--- EXERCISE MATERIAL Enclosed Below ---

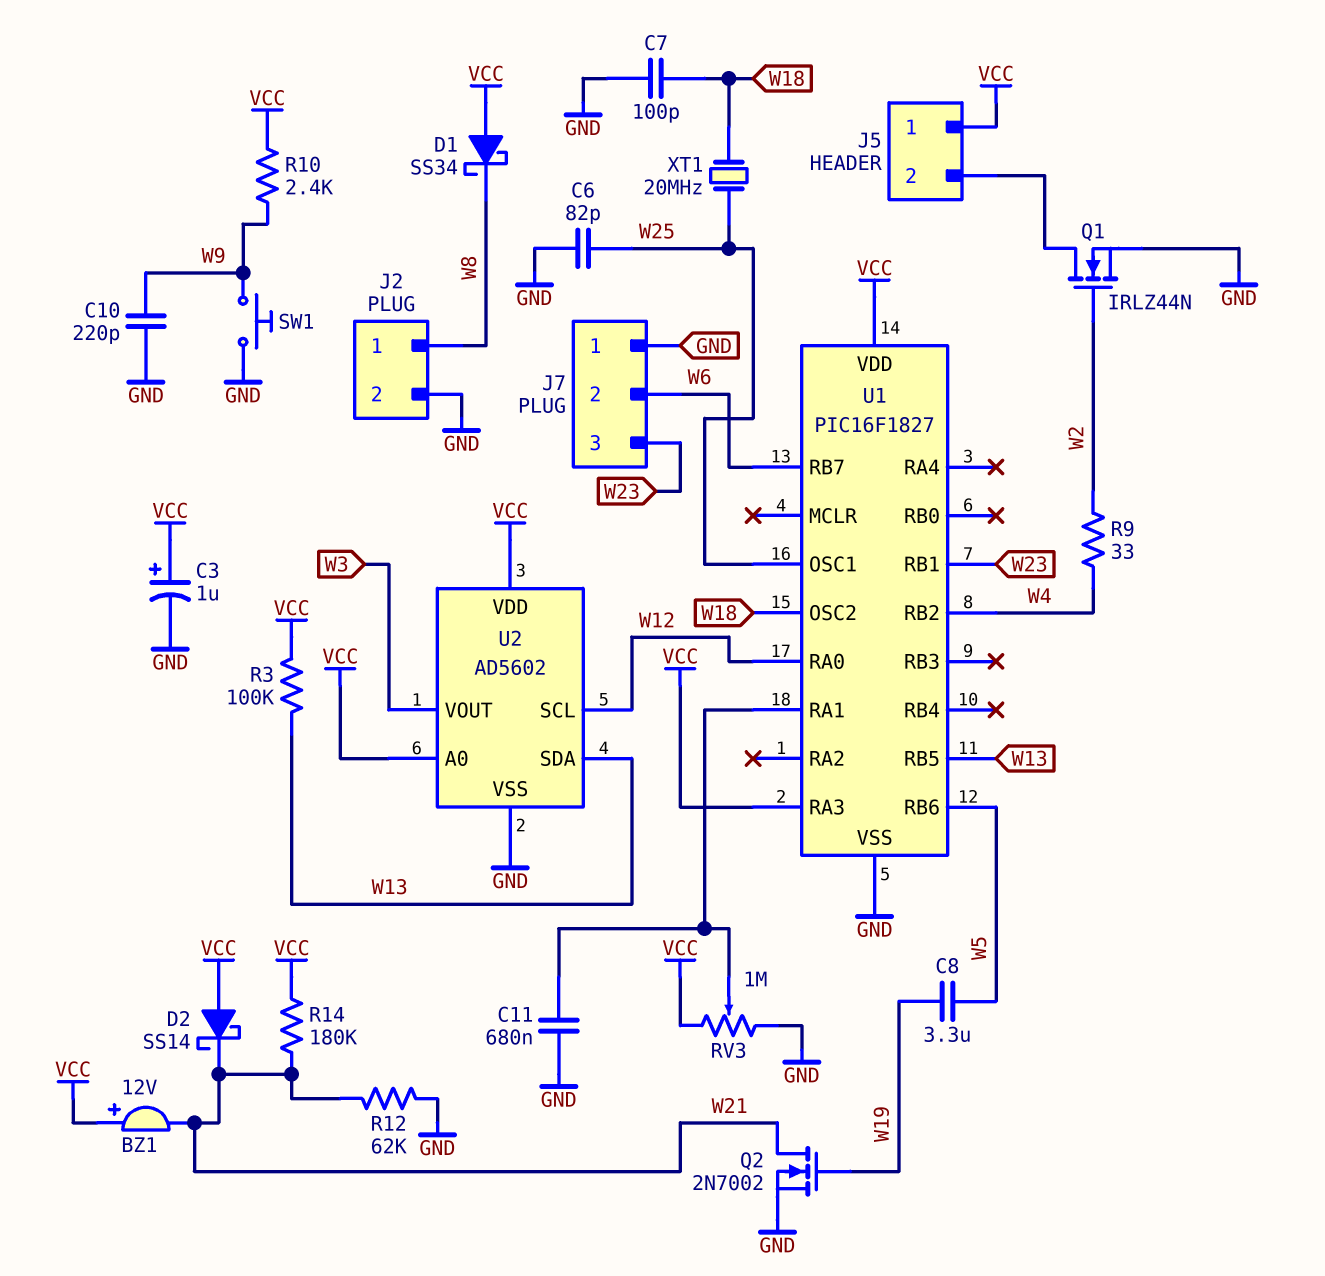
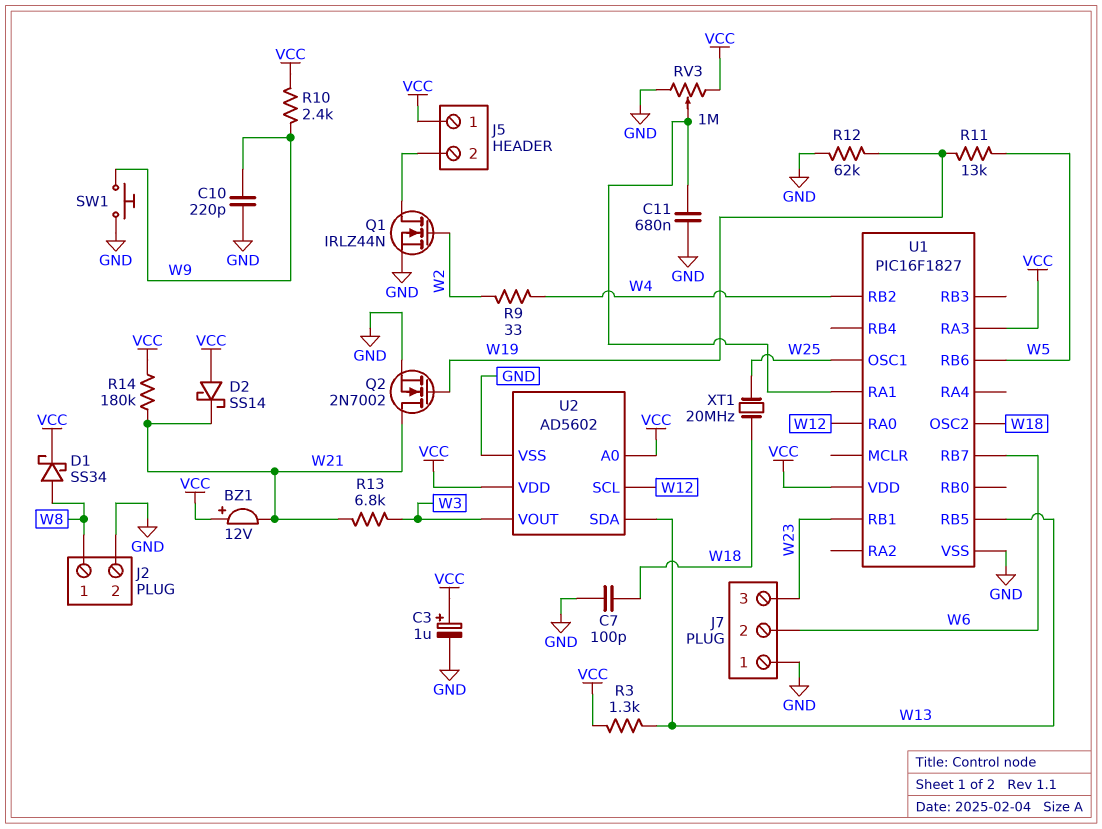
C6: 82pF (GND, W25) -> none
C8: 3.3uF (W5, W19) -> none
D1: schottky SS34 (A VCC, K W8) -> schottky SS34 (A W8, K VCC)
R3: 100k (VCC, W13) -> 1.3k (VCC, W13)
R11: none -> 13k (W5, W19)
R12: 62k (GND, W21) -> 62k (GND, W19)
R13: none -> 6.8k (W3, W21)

--- End of Enclosed EXERCISE MATERIAL ---
--- EXERCISE MATERIAL Enclosed Below ---

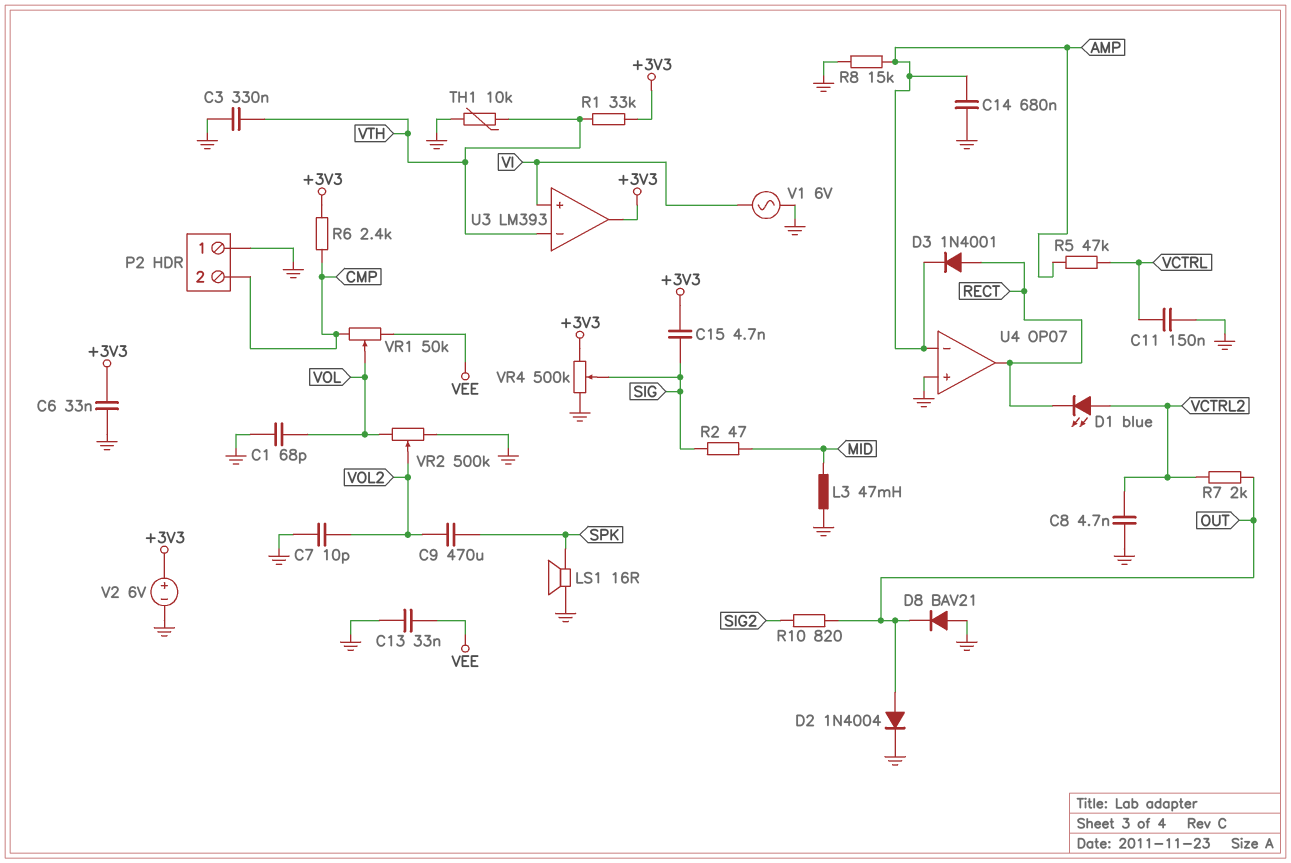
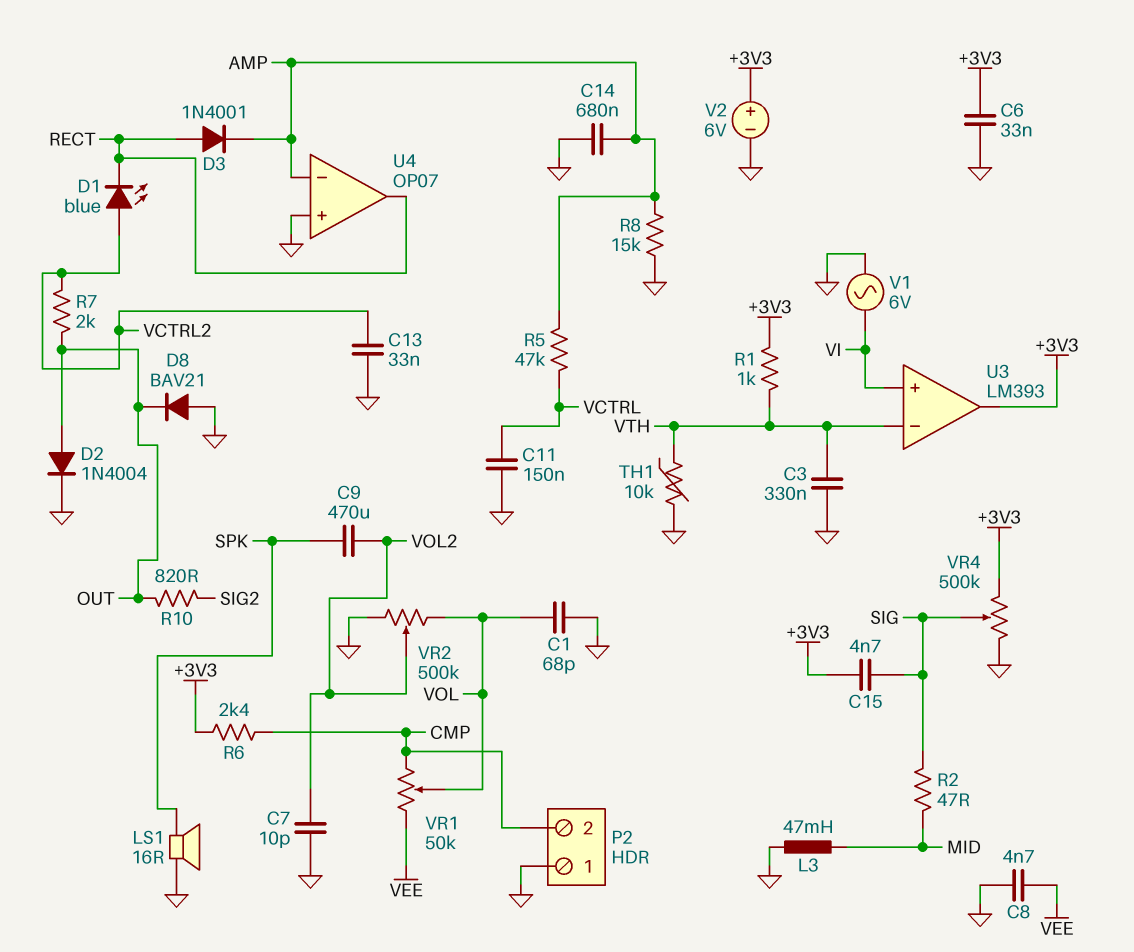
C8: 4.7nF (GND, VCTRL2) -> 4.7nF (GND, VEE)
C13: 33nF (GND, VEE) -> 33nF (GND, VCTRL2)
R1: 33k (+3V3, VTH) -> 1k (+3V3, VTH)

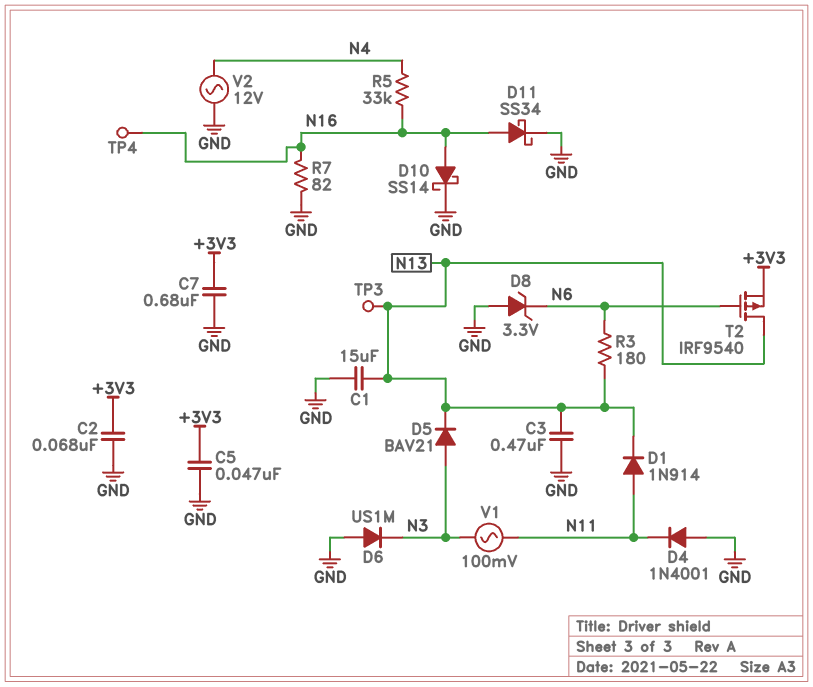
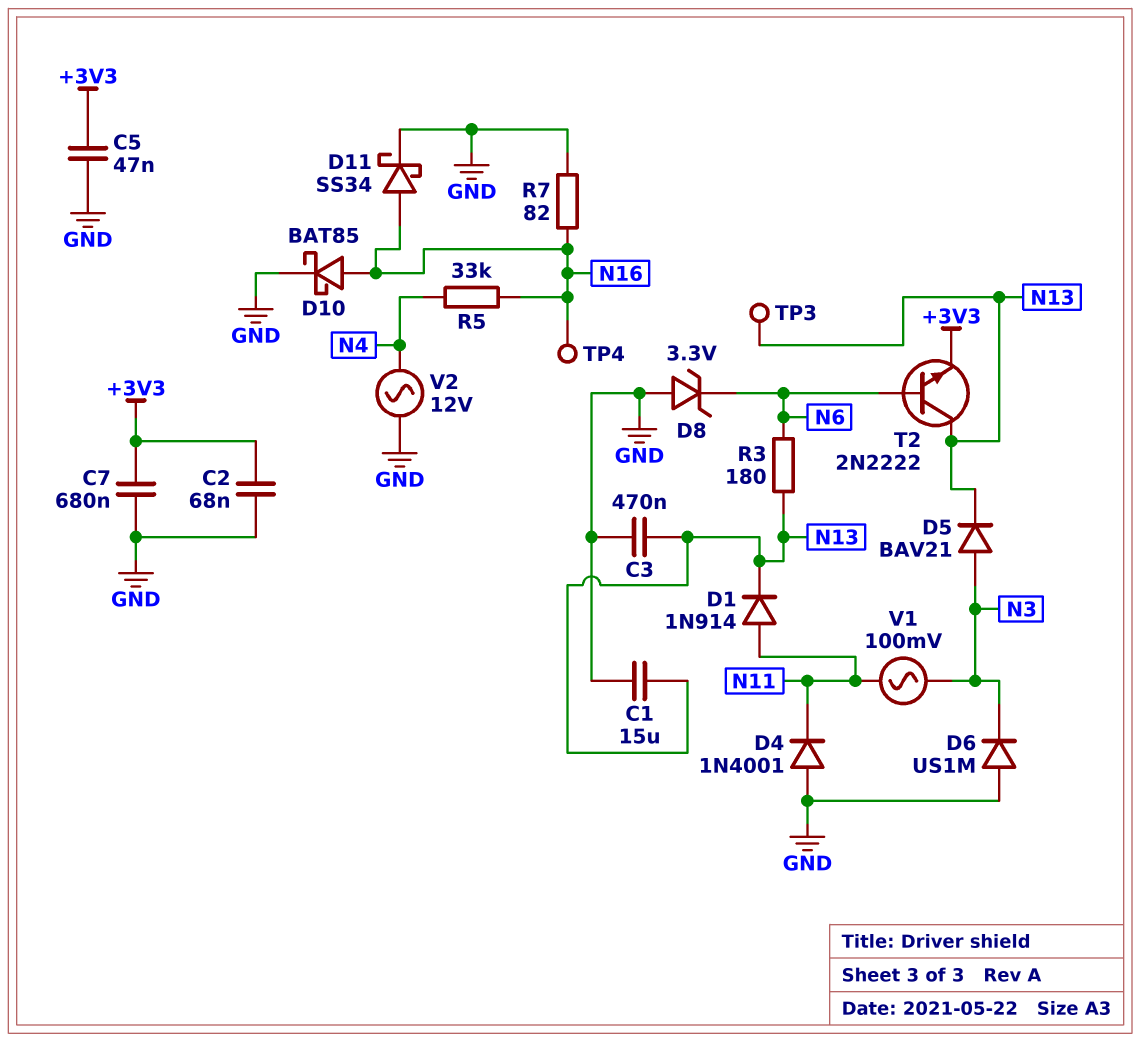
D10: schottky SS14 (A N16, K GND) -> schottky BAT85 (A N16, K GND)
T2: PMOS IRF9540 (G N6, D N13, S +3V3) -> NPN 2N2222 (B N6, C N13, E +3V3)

--- End of Enclosed EXERCISE MATERIAL ---

**REQUIREMENT:** Your answer should be the lines above from the one containing "C6: 82pF (GND, W25) -> none" through the one containing "R13: none -> 6.8k (W3, W21)", copied exactly and with both ends kept.

**REPLY:**
C6: 82pF (GND, W25) -> none
C8: 3.3uF (W5, W19) -> none
D1: schottky SS34 (A VCC, K W8) -> schottky SS34 (A W8, K VCC)
R3: 100k (VCC, W13) -> 1.3k (VCC, W13)
R11: none -> 13k (W5, W19)
R12: 62k (GND, W21) -> 62k (GND, W19)
R13: none -> 6.8k (W3, W21)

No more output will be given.